[Stored entries]
======

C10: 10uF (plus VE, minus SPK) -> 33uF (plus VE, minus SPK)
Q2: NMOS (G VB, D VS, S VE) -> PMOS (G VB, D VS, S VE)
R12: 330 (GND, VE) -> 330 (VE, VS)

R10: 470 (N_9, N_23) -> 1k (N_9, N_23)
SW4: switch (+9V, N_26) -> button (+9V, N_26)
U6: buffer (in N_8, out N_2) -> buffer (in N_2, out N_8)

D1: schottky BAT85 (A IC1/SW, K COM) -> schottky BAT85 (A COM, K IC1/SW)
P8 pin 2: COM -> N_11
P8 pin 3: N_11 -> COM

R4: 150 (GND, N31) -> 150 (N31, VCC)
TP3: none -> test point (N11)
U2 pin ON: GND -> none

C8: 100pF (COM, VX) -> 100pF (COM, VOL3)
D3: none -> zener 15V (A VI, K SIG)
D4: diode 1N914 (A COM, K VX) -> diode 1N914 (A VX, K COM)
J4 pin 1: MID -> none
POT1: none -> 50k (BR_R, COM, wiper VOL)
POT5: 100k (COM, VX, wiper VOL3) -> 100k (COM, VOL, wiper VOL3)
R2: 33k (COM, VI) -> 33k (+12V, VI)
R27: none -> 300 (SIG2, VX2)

======

_What the task requires_: Using the records above, pull out each line where the word "none" occurs.

_Answer space_:
TP3: none -> test point (N11)
U2 pin ON: GND -> none
D3: none -> zener 15V (A VI, K SIG)
J4 pin 1: MID -> none
POT1: none -> 50k (BR_R, COM, wiper VOL)
R27: none -> 300 (SIG2, VX2)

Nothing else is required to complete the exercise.